## [WHAT IS EXPECTED]
Only the stretch below from the line holding "camera: 175 degrees right, 15 degrees down" through the line holding "(444, 100) = (319, 300): none -> white vase" should be restated, word for word and with both ends included; pictures stay out.

## [EXERCISE DATA]
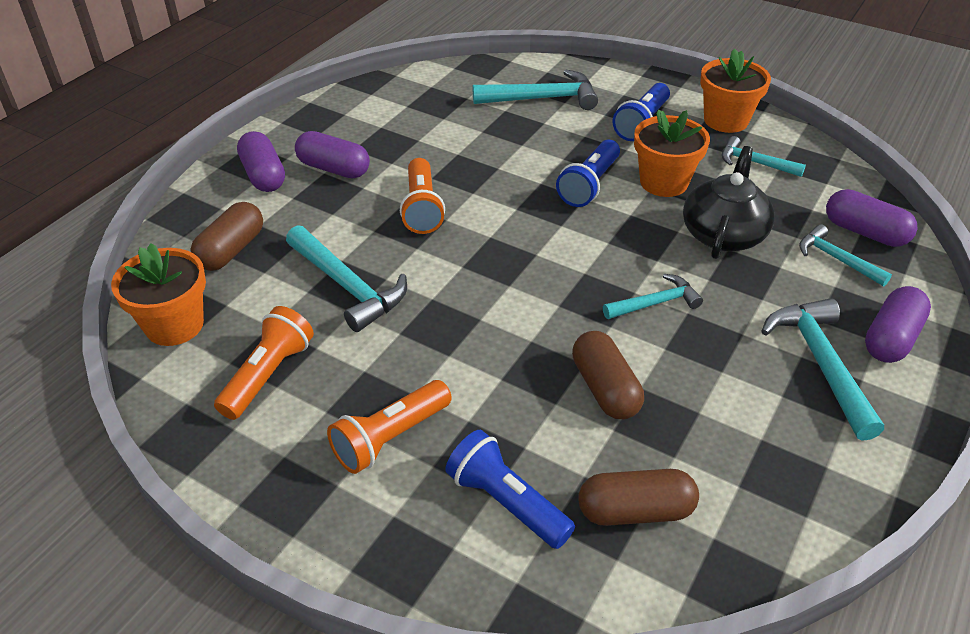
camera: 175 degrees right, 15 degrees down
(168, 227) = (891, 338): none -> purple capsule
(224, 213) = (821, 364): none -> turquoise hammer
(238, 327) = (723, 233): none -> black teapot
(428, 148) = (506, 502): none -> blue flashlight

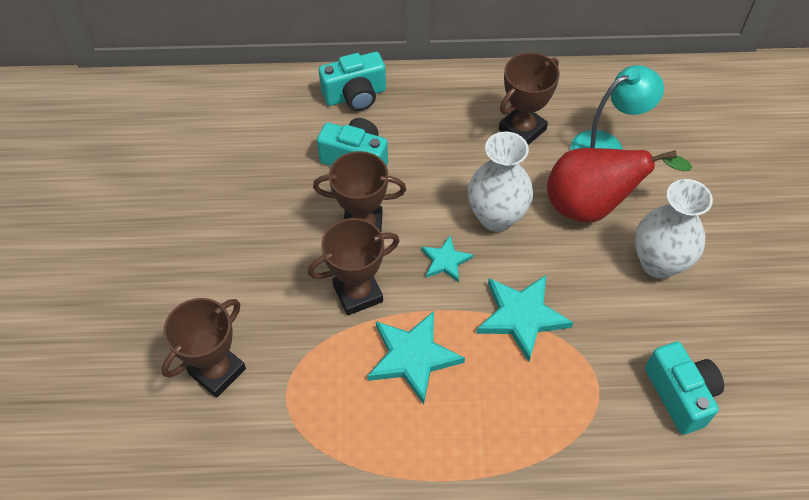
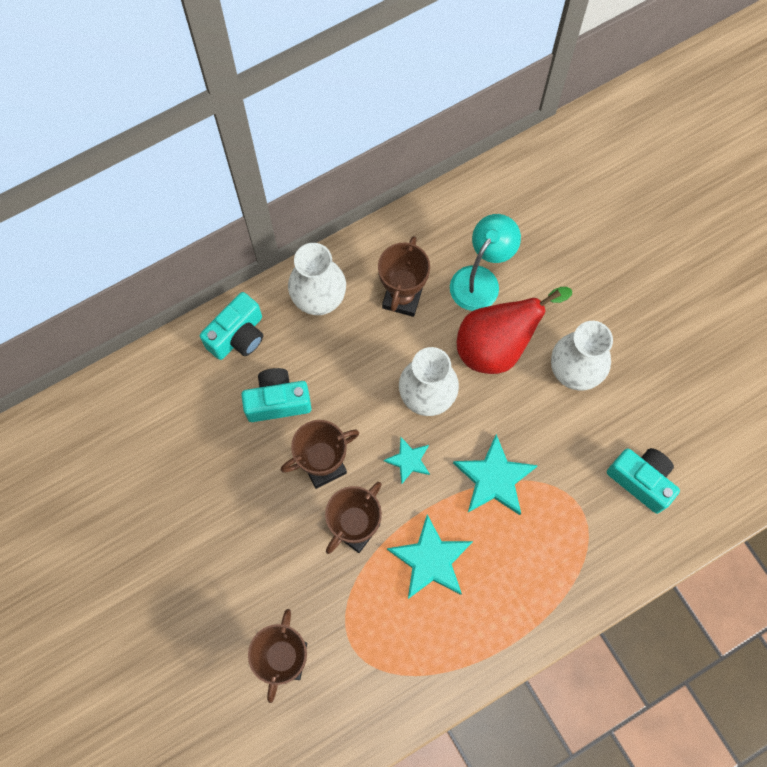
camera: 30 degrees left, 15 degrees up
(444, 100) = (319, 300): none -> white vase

==

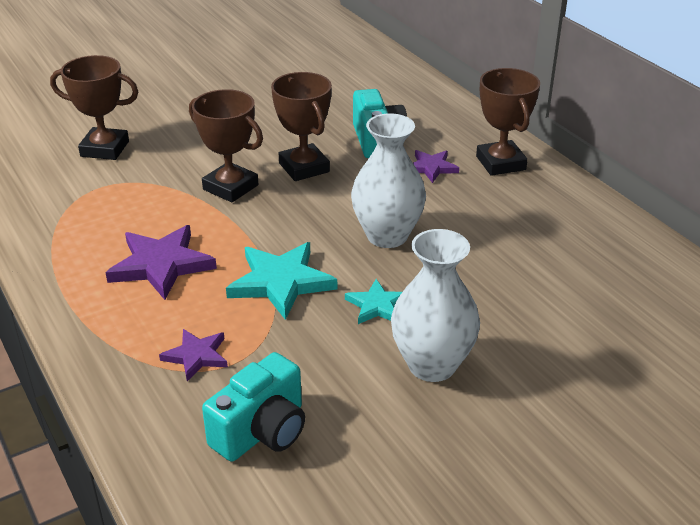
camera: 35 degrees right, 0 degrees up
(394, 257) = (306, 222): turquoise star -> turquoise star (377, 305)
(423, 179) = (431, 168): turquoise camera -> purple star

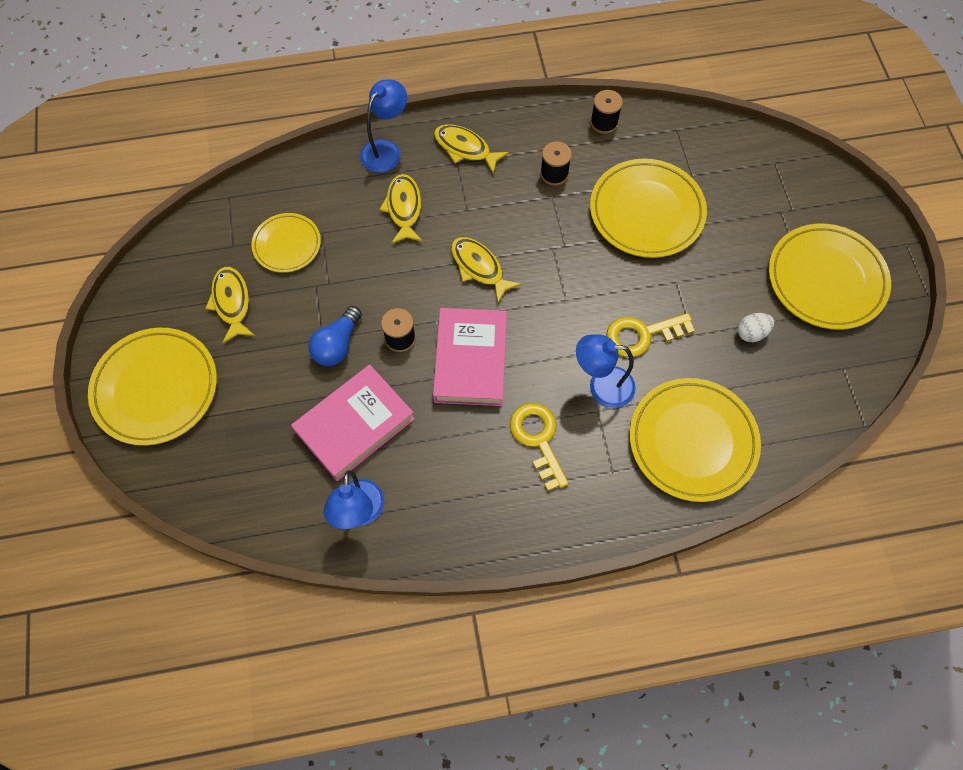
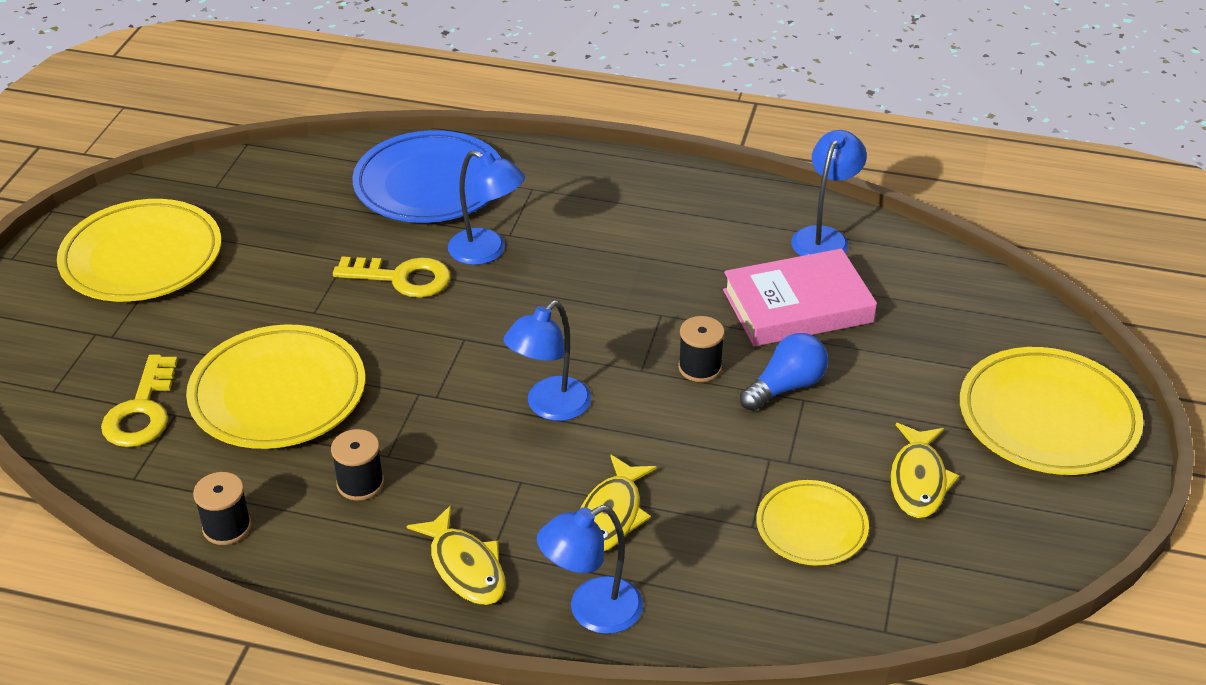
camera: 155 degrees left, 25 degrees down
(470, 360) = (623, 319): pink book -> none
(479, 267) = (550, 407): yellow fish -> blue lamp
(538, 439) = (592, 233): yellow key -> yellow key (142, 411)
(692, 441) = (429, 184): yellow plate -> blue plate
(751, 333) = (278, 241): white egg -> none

## [REPLY TO THE EXERCISE]
camera: 175 degrees right, 15 degrees down
(168, 227) = (891, 338): none -> purple capsule
(224, 213) = (821, 364): none -> turquoise hammer
(238, 327) = (723, 233): none -> black teapot
(428, 148) = (506, 502): none -> blue flashlight

camera: 30 degrees left, 15 degrees up
(444, 100) = (319, 300): none -> white vase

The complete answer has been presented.